◆ WHAT YOU NEED TO DO:
Give every line of the material back exactly, images removed.

◆ SUPPLIED INFORMATION:
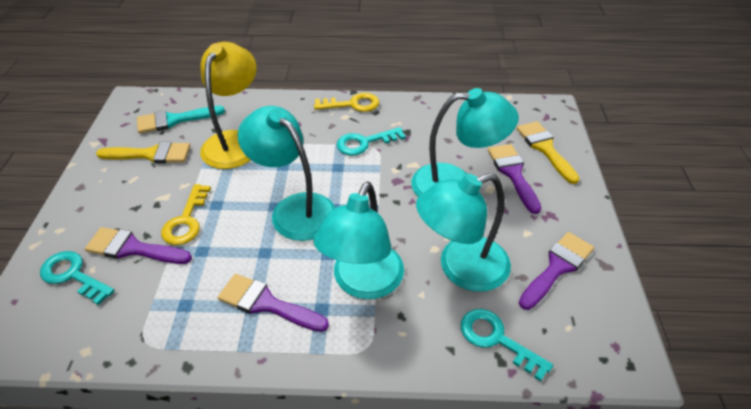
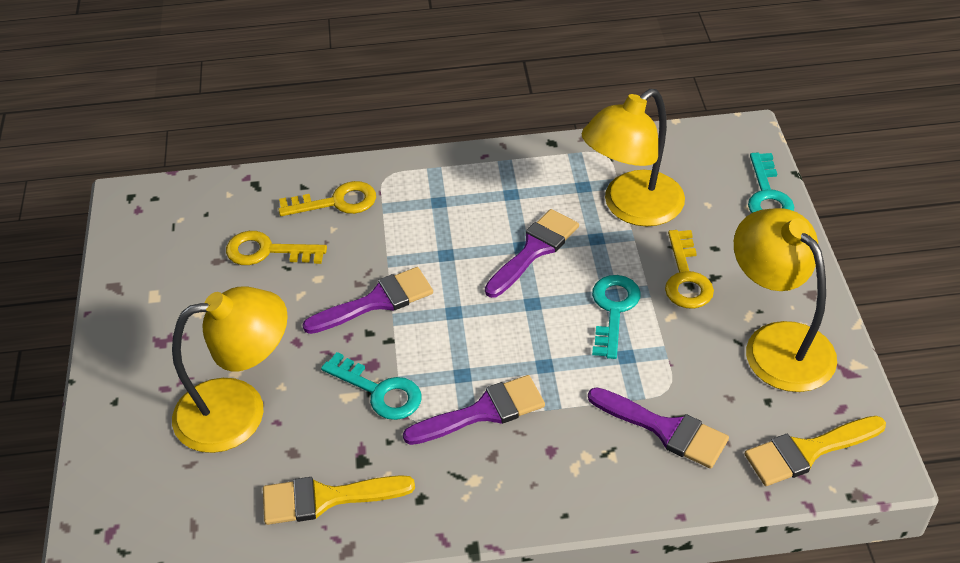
turquoise brush: 1 -> 0
turquoise lamp: 4 -> 0
yellow key: 2 -> 3
yellow lamp: 1 -> 3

◆ EXERCISE RESPONSE:
turquoise brush: 1 -> 0
turquoise lamp: 4 -> 0
yellow key: 2 -> 3
yellow lamp: 1 -> 3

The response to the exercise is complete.